== AIM OF THE TASK ==
Your task is to filter the data below down to the lines holding "orange".

== SUPPLIED DATA ==
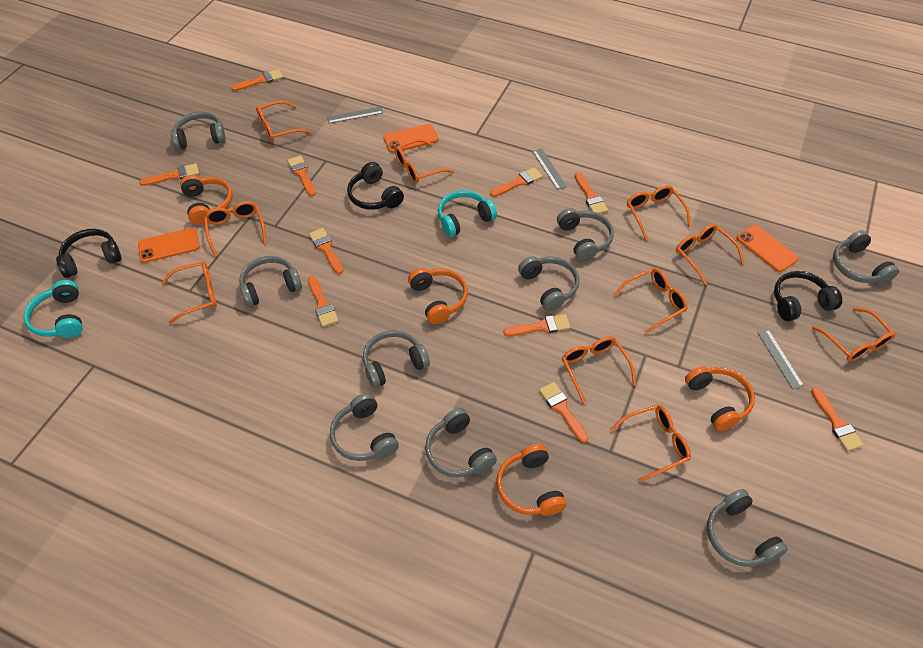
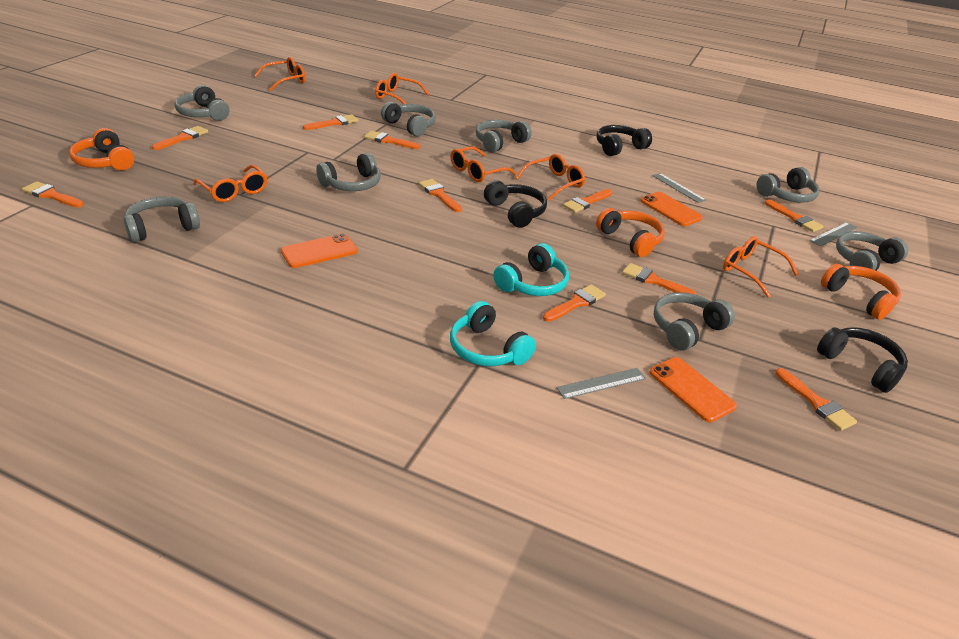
grey headphones: 9 -> 8
orange glasses: 10 -> 6
orange headphones: 4 -> 3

== YOUR RESPONSE ==
orange glasses: 10 -> 6
orange headphones: 4 -> 3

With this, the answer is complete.